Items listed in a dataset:
[Start of section]
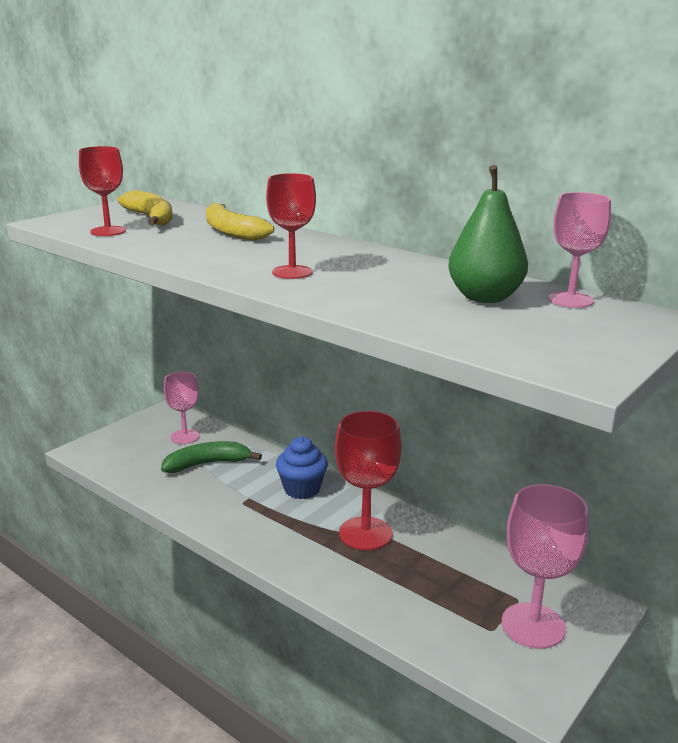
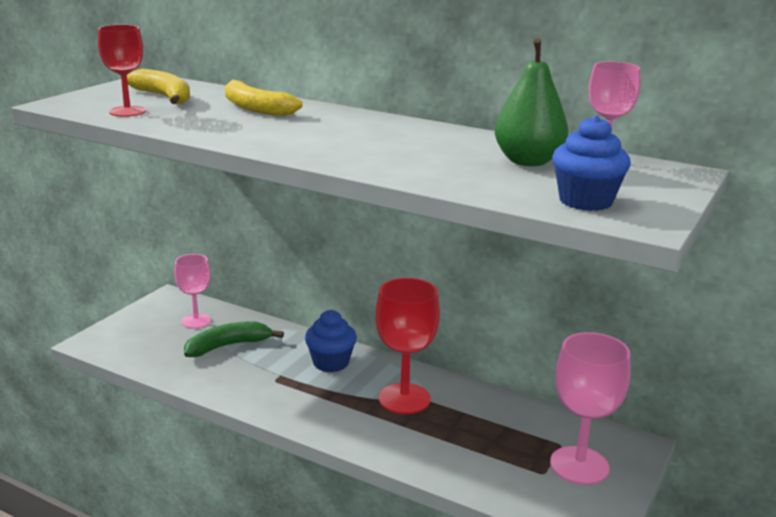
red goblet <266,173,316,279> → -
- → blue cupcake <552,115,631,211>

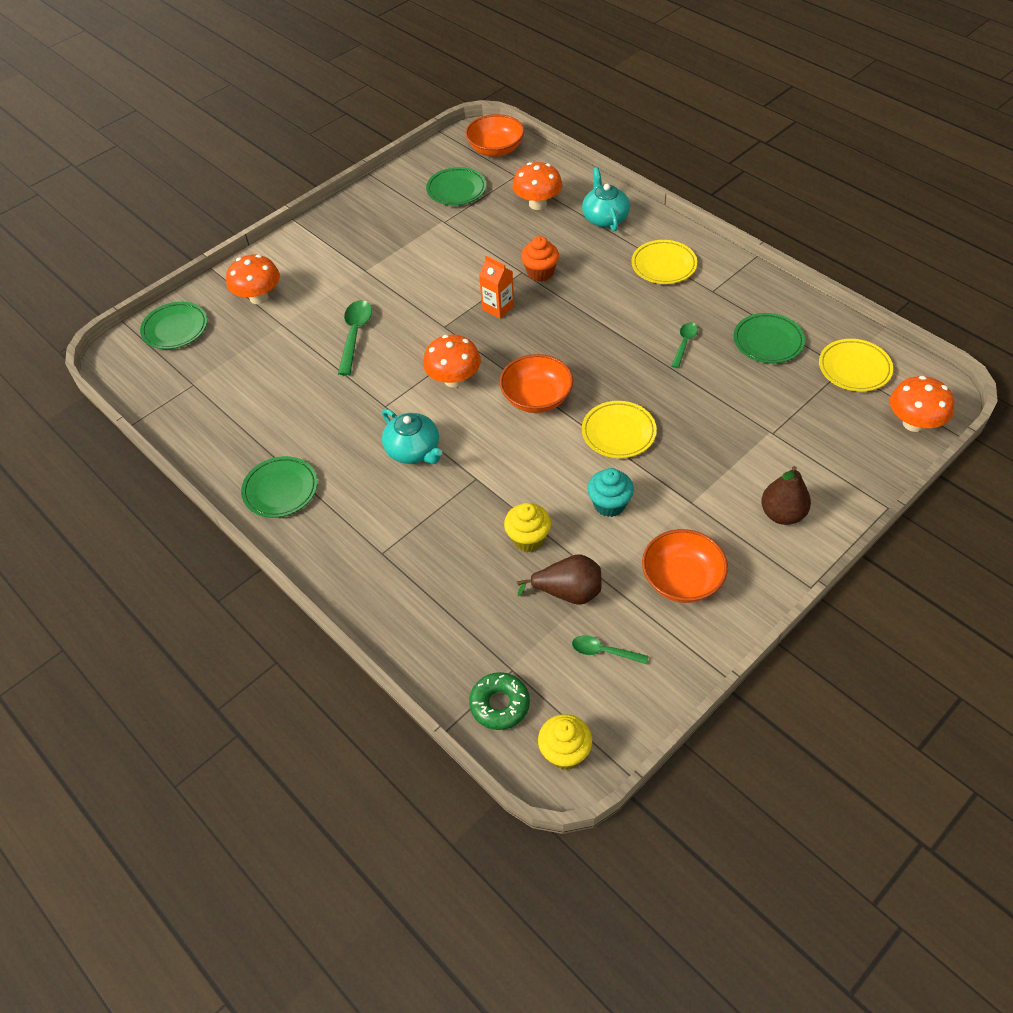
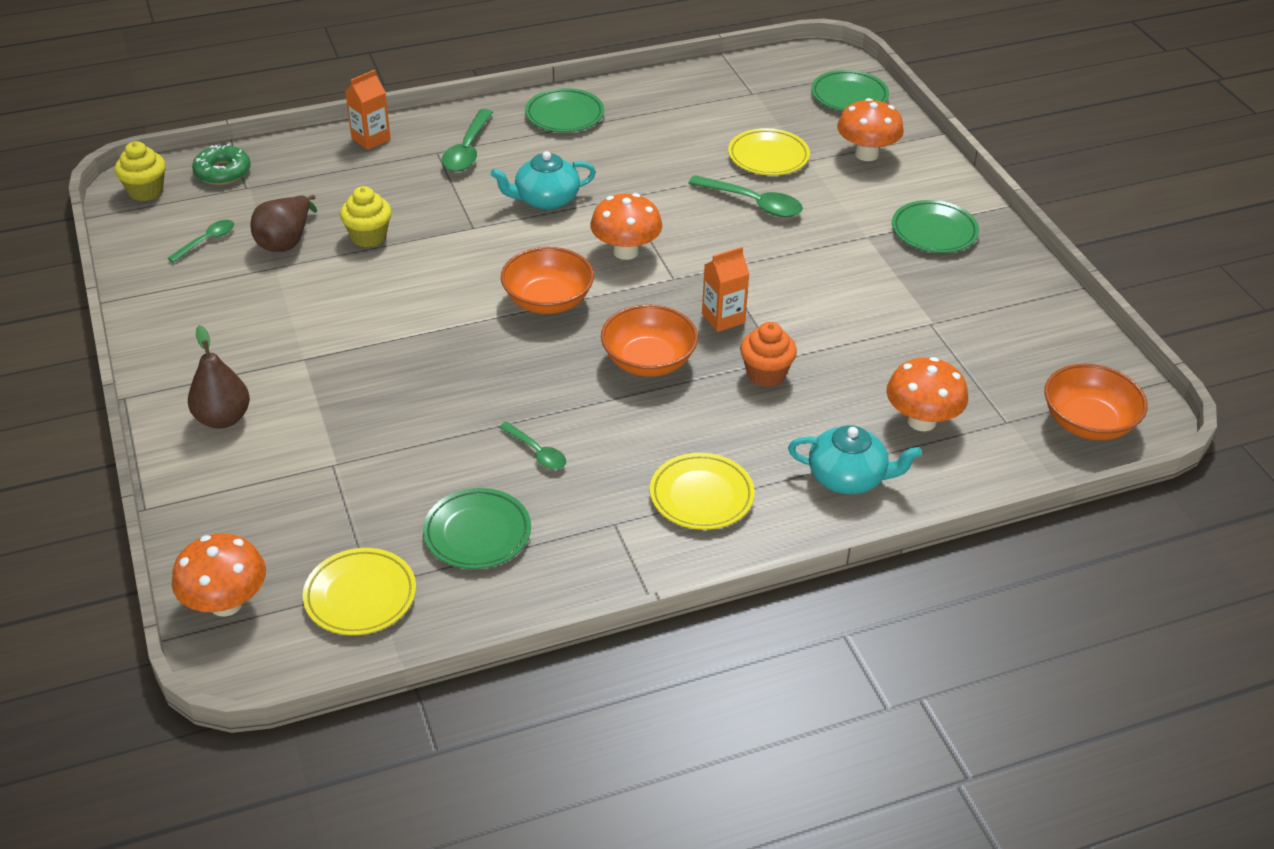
green plate <426,167,486,206> → green plate <892,200,979,253>, shifted
yellow plate <582,401,657,458> → yellow plate <728,128,810,175>, shifted
turquoise cupcake <587,468,634,517> → -
orange bowl <642,529,728,603> → orange bowl <601,304,698,377>, shifted
- → orange carton <345,70,391,150>
- → green spoon <442,109,493,171>

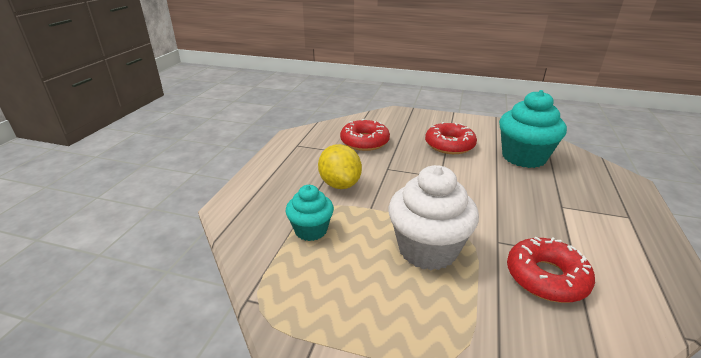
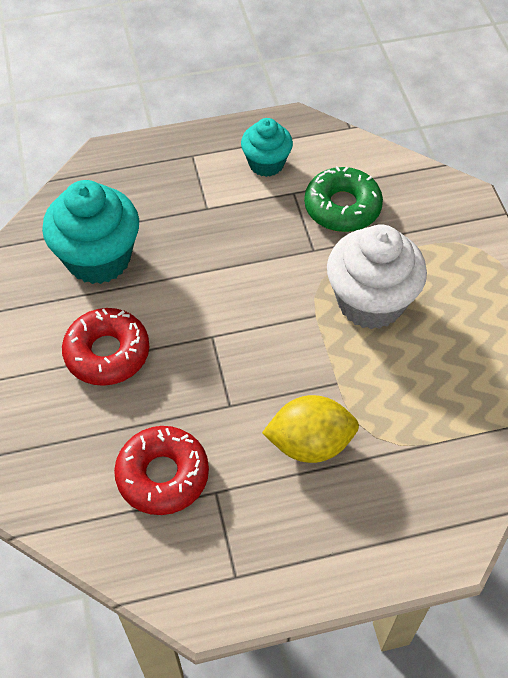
turquoise cupcake <286,185,334,241> → turquoise cupcake <241,118,293,177>, shifted
yellow lemon <318,144,362,189> → yellow lemon <262,395,359,463>, 45 degrees clockwise
red donut <507,237,595,303> → green donut <304,166,383,232>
[End of section]
Could you return all of the entries above exactly, without any images?

red goblet <266,173,316,279> → -
- → blue cupcake <552,115,631,211>

green plate <426,167,486,206> → green plate <892,200,979,253>, shifted
yellow plate <582,401,657,458> → yellow plate <728,128,810,175>, shifted
turquoise cupcake <587,468,634,517> → -
orange bowl <642,529,728,603> → orange bowl <601,304,698,377>, shifted
- → orange carton <345,70,391,150>
- → green spoon <442,109,493,171>

turquoise cupcake <286,185,334,241> → turquoise cupcake <241,118,293,177>, shifted
yellow lemon <318,144,362,189> → yellow lemon <262,395,359,463>, 45 degrees clockwise
red donut <507,237,595,303> → green donut <304,166,383,232>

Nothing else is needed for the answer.